§ **Material for the task**
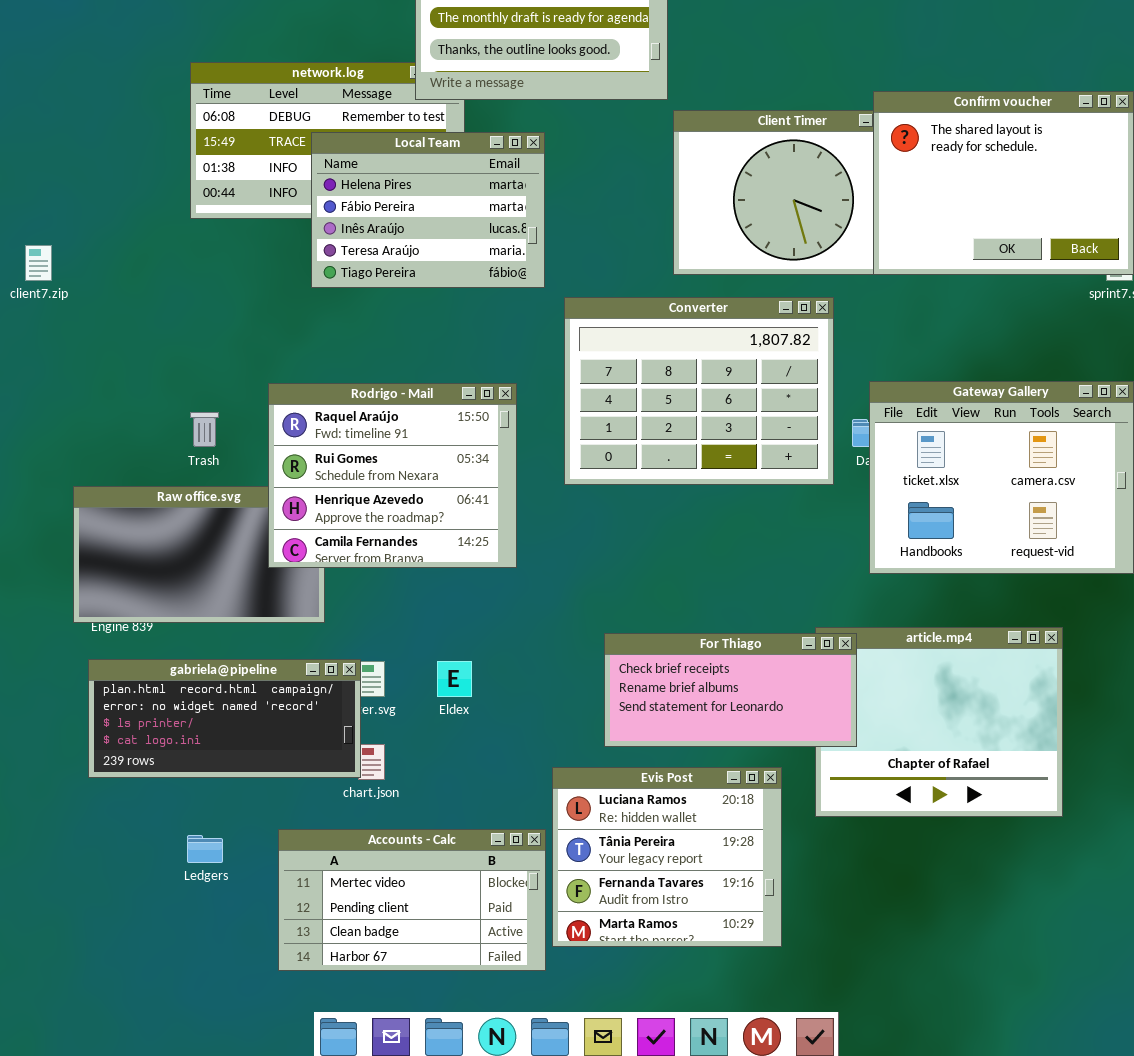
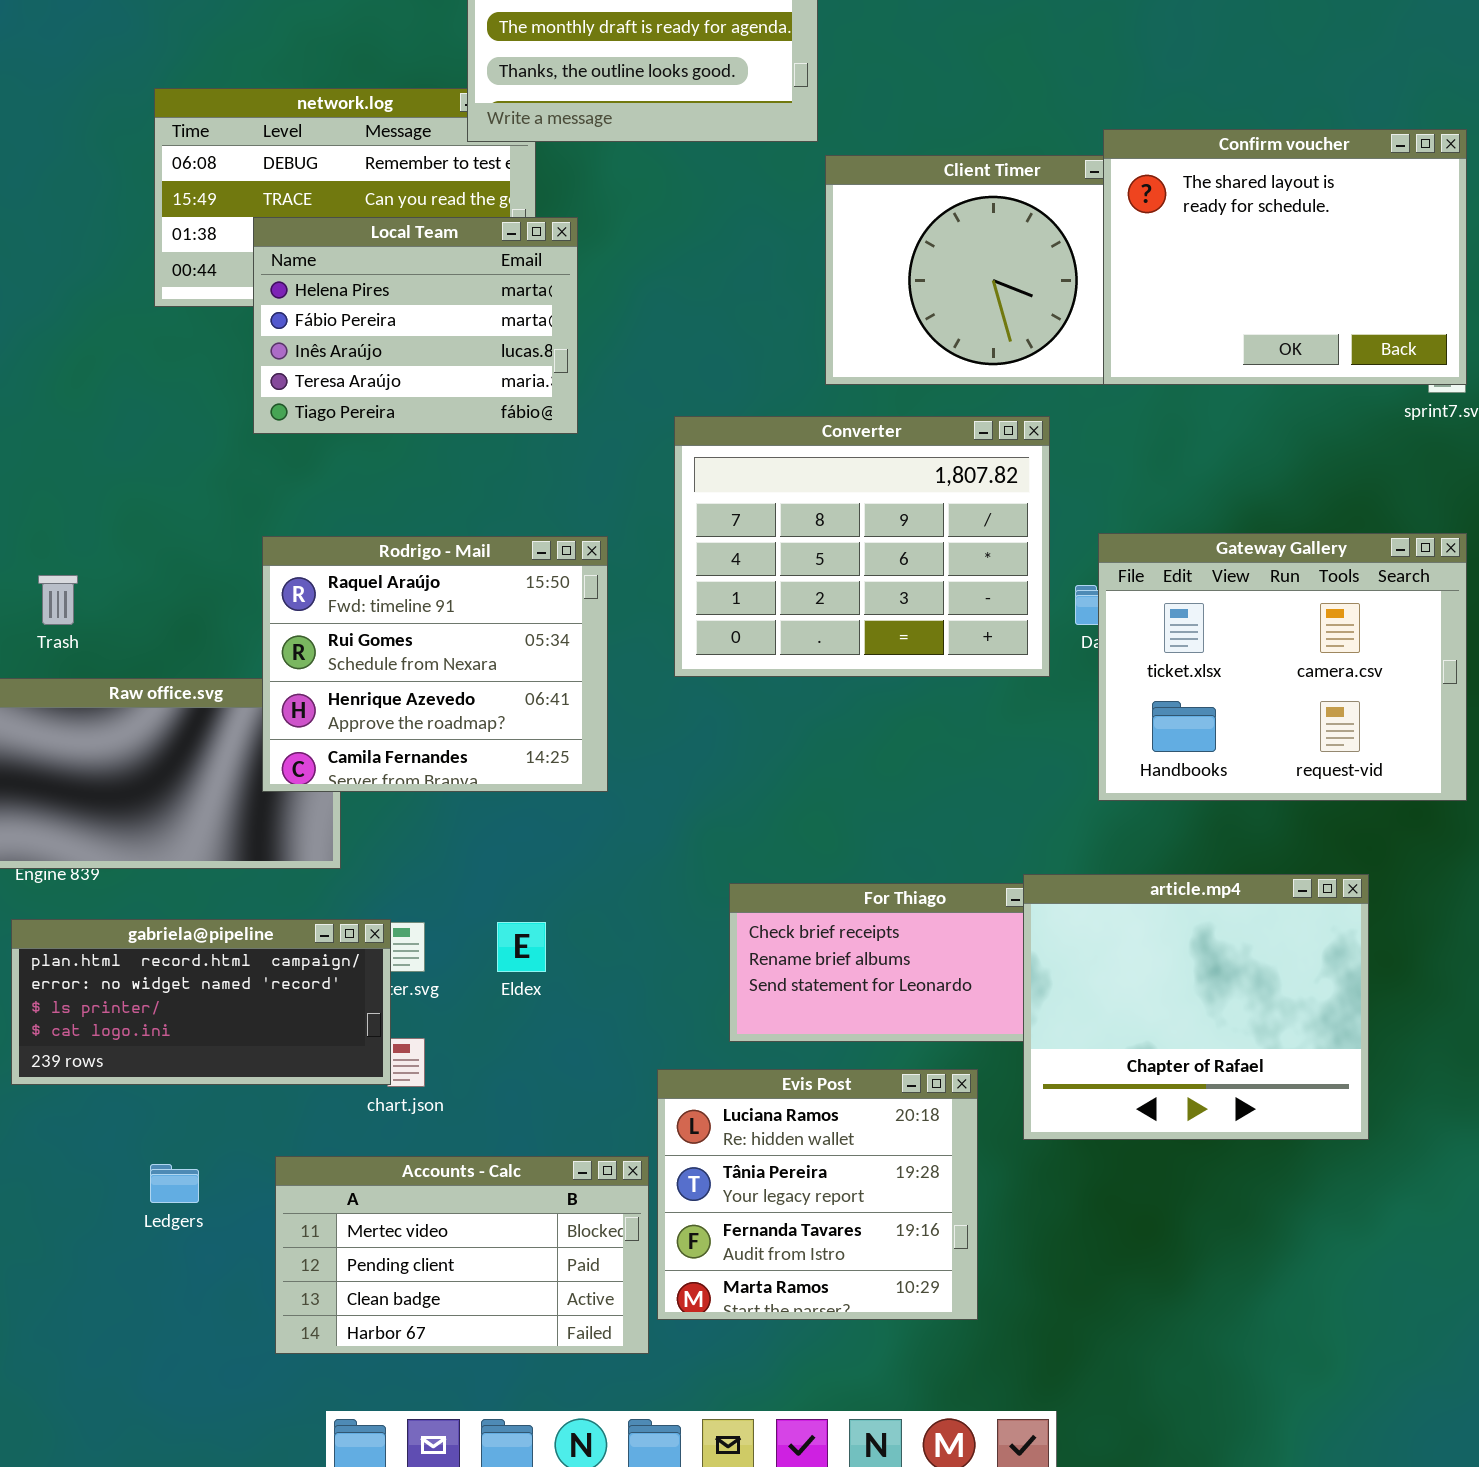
Local Team: [311,132,545,288] -> [253,217,578,434], moved
Trash: [190,412,219,447] -> [38,575,78,625], moved
article.mp4: [815,627,1063,817] -> [1023,874,1369,1140], raised

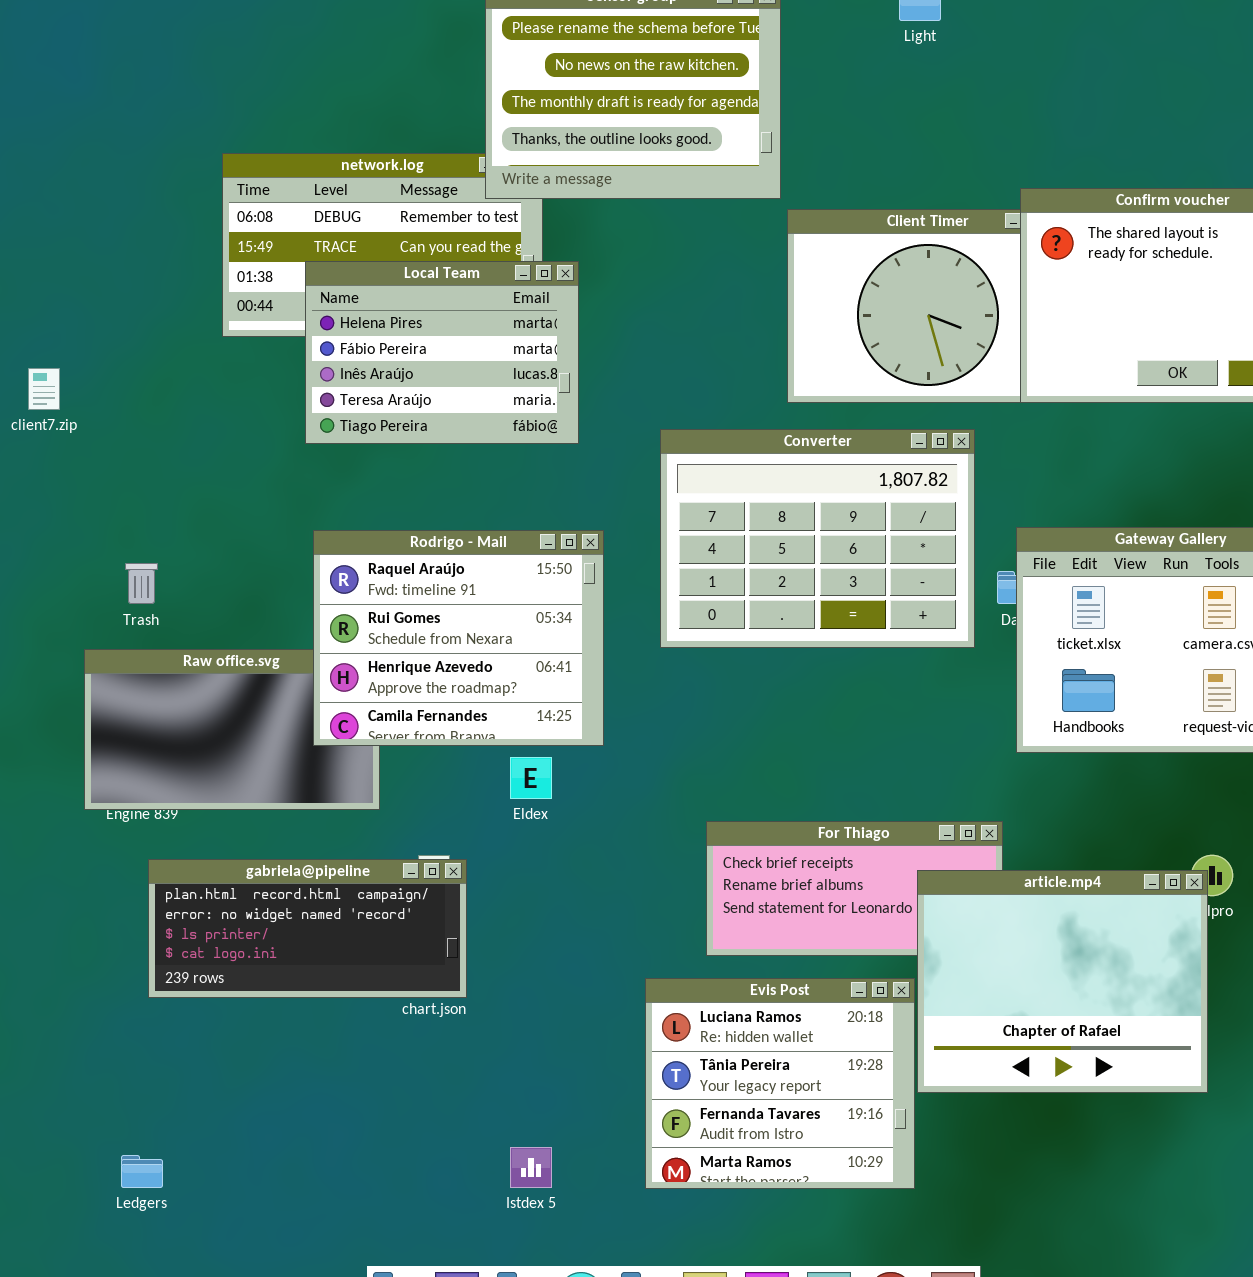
article.mp4: [1023,874,1369,1140] -> [917,870,1208,1093], moved
gabriela@pipeline: [11,919,391,1085] -> [148,859,467,998], moved
Eldex: [497,922,546,972] -> [510,757,552,799], moved
Accounts - Calc: [275,1156,649,1354] -> none, closed
Ledgers: [150,1164,199,1203] -> [121,1155,163,1188], moved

§ **What the exercise asks**
The reply should hold every line of the records unchanged and no pictures.

§ **Reply to the exercise**
Local Team: [311,132,545,288] -> [253,217,578,434], moved
Trash: [190,412,219,447] -> [38,575,78,625], moved
article.mp4: [815,627,1063,817] -> [1023,874,1369,1140], raised

article.mp4: [1023,874,1369,1140] -> [917,870,1208,1093], moved
gabriela@pipeline: [11,919,391,1085] -> [148,859,467,998], moved
Eldex: [497,922,546,972] -> [510,757,552,799], moved
Accounts - Calc: [275,1156,649,1354] -> none, closed
Ledgers: [150,1164,199,1203] -> [121,1155,163,1188], moved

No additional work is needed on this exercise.